> WHAT TO WORK ON:
Below are several records. Retype exactly those lines running from the one with "turquoise toothbrush: [75,259,89,305]" through the one with "purple shoe: [231,149,323,202]", end lines included, and no others.

> EXTRACTED RECORDS:
···

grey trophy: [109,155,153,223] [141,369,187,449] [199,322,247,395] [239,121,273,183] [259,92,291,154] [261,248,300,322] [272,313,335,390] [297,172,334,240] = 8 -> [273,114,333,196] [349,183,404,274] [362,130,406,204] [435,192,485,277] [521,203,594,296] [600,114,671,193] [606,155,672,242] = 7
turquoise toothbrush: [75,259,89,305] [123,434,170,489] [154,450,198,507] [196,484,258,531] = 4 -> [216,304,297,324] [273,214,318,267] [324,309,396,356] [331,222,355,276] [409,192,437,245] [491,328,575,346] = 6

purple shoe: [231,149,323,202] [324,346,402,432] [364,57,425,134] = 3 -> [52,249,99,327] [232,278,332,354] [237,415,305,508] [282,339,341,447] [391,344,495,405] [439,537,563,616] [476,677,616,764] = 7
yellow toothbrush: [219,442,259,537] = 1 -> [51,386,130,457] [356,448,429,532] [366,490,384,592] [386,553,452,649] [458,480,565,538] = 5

···

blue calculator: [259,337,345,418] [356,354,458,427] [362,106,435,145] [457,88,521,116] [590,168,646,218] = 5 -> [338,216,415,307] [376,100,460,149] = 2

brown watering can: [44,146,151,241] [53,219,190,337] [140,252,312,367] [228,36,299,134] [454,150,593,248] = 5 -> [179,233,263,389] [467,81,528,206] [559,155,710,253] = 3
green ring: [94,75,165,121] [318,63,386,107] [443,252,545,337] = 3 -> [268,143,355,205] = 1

···

> RESULT FOR THIS TASK:
turquoise toothbrush: [75,259,89,305] [123,434,170,489] [154,450,198,507] [196,484,258,531] = 4 -> [216,304,297,324] [273,214,318,267] [324,309,396,356] [331,222,355,276] [409,192,437,245] [491,328,575,346] = 6

purple shoe: [231,149,323,202] [324,346,402,432] [364,57,425,134] = 3 -> [52,249,99,327] [232,278,332,354] [237,415,305,508] [282,339,341,447] [391,344,495,405] [439,537,563,616] [476,677,616,764] = 7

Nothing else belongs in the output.